:: RAW DATA
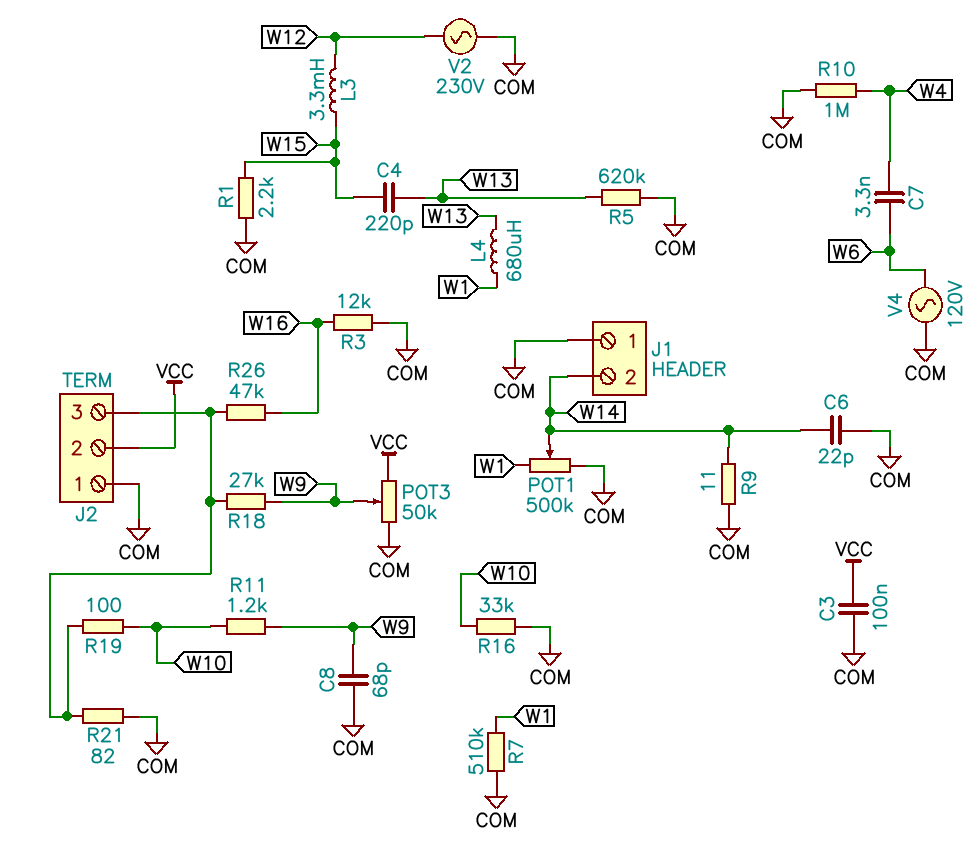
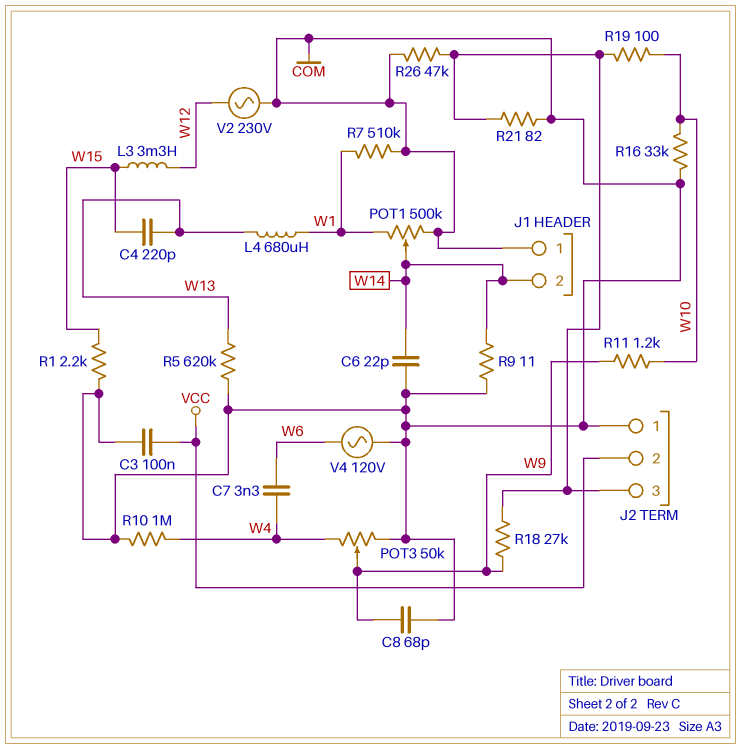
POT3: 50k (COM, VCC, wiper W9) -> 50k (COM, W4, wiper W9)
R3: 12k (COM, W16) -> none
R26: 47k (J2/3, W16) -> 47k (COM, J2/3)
::::
:: RAW DATA
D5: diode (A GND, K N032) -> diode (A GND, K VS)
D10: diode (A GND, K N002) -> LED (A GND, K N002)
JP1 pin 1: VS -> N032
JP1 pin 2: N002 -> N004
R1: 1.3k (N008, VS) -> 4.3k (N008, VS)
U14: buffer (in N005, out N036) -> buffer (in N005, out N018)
::::
YOUR INSTRUCTIONS :: Look above for the line holding "D5: diode (A" and the line holding "U14: buffer (in", then output exactly those two lines and every line between them, nothing more.

ANSWER SECTION ::
D5: diode (A GND, K N032) -> diode (A GND, K VS)
D10: diode (A GND, K N002) -> LED (A GND, K N002)
JP1 pin 1: VS -> N032
JP1 pin 2: N002 -> N004
R1: 1.3k (N008, VS) -> 4.3k (N008, VS)
U14: buffer (in N005, out N036) -> buffer (in N005, out N018)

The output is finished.